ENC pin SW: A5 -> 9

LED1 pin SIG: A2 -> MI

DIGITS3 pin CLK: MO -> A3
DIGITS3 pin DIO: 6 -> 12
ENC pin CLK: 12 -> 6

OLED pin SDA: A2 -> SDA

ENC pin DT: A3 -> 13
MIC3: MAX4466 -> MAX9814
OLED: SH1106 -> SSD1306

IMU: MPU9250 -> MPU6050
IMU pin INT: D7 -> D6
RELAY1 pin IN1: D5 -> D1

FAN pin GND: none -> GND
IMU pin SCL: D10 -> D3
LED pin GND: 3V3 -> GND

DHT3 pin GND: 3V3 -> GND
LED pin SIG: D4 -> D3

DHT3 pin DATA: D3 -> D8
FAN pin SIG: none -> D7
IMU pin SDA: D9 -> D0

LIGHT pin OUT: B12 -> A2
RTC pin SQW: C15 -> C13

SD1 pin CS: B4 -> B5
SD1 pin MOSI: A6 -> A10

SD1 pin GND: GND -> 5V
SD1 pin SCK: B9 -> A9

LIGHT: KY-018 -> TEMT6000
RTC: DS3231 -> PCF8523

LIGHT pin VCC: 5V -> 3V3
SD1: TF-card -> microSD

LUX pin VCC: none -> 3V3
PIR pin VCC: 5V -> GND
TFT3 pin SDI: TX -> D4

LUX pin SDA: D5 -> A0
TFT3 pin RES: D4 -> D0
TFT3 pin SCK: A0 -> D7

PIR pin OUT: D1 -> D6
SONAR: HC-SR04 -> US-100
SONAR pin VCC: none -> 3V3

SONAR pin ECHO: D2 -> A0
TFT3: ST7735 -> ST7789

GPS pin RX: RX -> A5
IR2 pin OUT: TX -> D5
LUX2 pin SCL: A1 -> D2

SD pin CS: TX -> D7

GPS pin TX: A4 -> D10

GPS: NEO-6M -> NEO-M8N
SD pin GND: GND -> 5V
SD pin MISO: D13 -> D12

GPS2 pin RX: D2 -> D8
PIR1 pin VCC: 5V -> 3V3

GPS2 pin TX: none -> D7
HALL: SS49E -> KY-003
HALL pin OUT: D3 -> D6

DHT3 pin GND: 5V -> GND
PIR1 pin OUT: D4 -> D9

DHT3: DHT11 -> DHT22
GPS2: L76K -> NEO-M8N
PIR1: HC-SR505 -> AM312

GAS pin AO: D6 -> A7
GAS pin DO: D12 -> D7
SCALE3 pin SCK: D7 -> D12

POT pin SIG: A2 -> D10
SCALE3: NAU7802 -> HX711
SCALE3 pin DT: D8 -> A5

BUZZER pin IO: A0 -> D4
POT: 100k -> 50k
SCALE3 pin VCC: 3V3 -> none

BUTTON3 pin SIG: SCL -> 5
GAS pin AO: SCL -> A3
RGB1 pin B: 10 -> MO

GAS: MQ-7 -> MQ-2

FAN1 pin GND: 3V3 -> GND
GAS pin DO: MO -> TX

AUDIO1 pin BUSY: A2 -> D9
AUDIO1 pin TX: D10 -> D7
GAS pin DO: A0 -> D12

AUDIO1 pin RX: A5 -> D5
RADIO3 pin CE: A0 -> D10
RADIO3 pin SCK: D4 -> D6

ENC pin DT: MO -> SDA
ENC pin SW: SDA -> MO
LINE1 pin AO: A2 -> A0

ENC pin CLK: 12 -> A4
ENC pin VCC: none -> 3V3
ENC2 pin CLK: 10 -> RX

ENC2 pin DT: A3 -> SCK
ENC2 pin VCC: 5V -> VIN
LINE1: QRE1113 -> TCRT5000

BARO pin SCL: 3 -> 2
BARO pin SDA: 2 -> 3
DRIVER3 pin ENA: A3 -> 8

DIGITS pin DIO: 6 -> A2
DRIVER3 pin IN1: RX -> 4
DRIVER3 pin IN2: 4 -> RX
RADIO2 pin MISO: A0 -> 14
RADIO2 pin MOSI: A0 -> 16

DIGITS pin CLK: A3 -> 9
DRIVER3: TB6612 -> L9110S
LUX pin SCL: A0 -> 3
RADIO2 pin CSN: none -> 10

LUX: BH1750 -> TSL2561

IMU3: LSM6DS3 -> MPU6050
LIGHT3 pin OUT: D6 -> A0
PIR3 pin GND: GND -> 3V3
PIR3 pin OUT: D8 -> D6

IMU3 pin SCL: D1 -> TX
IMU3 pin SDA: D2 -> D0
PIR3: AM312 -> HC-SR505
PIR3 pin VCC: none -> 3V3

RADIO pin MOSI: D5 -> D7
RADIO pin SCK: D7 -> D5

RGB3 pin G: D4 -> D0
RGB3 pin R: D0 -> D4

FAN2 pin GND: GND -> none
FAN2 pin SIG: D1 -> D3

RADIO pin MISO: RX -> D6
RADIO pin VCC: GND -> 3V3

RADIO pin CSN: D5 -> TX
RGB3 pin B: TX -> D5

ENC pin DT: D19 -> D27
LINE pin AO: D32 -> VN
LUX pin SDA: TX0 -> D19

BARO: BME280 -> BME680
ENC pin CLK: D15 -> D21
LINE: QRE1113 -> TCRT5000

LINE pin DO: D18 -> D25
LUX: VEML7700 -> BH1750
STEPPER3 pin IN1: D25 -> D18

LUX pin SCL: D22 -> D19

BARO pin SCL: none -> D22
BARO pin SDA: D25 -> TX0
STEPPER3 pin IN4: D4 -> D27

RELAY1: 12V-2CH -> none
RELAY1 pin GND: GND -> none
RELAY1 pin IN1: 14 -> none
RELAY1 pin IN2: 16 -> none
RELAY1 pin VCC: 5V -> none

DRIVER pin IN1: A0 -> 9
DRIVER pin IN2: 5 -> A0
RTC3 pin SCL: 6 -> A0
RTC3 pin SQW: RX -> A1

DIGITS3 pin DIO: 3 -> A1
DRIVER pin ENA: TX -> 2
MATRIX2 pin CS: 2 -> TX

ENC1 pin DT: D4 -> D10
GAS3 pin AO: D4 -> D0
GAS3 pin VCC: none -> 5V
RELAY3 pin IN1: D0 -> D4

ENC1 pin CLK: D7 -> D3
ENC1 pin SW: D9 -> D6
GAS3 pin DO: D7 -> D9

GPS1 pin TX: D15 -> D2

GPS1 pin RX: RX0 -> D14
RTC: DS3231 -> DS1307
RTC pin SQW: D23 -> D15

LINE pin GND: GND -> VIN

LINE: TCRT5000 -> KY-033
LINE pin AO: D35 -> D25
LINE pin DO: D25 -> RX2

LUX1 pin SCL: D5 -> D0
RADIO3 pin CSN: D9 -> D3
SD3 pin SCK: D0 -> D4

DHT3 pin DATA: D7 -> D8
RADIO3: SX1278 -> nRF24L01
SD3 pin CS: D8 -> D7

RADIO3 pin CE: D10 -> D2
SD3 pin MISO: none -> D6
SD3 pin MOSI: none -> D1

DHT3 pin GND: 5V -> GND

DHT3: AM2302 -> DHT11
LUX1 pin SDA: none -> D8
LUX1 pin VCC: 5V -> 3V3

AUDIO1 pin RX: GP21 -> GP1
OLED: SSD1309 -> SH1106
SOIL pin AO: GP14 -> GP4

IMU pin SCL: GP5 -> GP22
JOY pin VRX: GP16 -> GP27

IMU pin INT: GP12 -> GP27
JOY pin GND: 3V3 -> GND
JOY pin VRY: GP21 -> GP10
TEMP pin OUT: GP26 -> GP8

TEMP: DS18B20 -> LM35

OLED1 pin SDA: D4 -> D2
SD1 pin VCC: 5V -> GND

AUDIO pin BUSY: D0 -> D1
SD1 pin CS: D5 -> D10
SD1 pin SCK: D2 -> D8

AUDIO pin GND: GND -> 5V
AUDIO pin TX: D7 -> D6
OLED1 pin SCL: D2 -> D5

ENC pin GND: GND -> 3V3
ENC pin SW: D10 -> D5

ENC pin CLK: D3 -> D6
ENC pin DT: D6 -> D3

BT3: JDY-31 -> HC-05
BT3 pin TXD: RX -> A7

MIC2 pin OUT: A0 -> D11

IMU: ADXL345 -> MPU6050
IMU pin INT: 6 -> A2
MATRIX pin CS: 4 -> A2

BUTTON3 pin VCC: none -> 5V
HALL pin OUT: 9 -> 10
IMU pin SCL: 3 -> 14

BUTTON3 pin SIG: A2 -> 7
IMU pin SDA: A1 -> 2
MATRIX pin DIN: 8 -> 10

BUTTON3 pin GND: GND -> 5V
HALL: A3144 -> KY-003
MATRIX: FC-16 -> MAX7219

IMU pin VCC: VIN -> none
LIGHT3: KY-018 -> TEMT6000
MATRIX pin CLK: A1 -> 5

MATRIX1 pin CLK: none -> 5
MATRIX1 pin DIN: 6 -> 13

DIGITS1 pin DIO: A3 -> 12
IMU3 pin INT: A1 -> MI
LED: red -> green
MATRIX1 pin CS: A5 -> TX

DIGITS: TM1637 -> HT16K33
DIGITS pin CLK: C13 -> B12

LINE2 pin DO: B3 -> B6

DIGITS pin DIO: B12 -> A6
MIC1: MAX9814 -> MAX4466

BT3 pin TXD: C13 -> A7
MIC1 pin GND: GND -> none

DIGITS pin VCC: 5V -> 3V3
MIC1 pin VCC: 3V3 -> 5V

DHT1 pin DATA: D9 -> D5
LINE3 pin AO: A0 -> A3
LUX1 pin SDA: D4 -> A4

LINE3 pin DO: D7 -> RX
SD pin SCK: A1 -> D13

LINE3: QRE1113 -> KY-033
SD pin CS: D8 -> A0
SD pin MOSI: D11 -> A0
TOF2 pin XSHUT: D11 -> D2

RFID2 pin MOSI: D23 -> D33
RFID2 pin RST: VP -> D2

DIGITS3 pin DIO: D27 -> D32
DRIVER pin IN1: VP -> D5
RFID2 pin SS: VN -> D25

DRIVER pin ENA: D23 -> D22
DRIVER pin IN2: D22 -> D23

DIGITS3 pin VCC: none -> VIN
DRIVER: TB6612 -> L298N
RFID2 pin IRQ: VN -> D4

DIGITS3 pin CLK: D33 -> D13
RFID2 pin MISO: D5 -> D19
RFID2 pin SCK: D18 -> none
◆ ◆ ◆ ◆ ◆
§ Work task: Lines holding "MOSI" in the data above: copy each of them.

§ Answer to the exercise:
SD1 pin MOSI: A6 -> A10
RADIO2 pin MOSI: A0 -> 16
RADIO pin MOSI: D5 -> D7
SD3 pin MOSI: none -> D1
SD pin MOSI: D11 -> A0
RFID2 pin MOSI: D23 -> D33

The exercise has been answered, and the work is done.